== What you should do ==
Please reproduce, exactly and with nothing added, the lines of the material below that run from the one containing "delete: drum (cobalt) 207 264" to the end.

== Supplied data ==
►

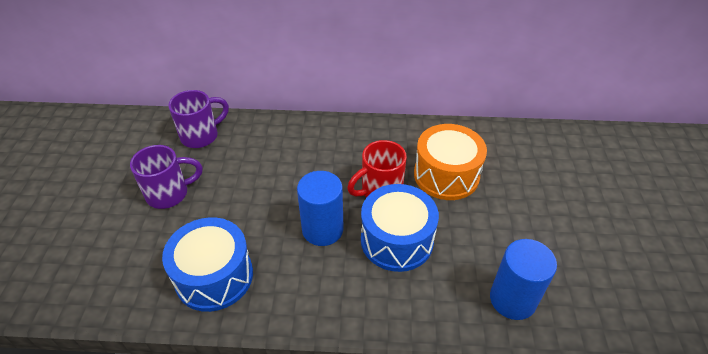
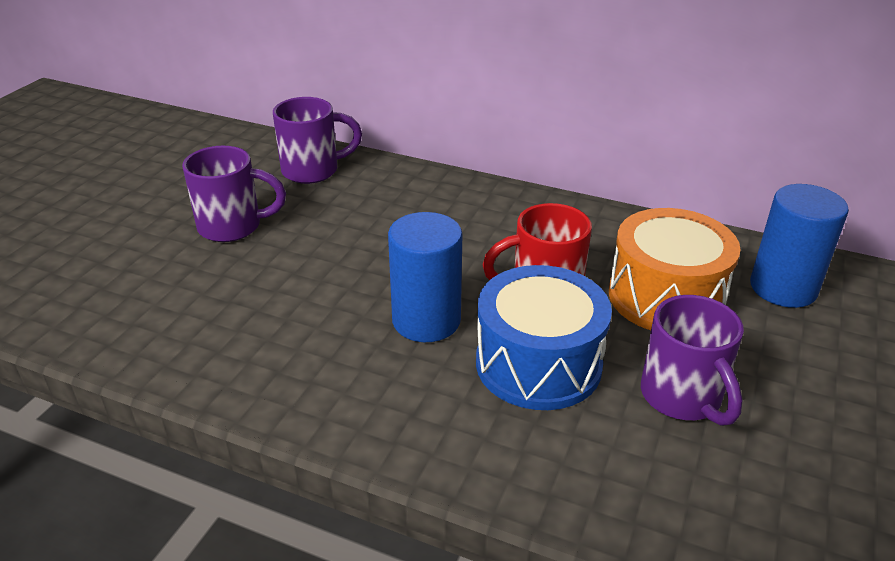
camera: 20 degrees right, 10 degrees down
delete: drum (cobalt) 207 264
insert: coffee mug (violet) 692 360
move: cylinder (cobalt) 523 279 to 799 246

◄

== Worked solution ==
delete: drum (cobalt) 207 264
insert: coffee mug (violet) 692 360
move: cylinder (cobalt) 523 279 to 799 246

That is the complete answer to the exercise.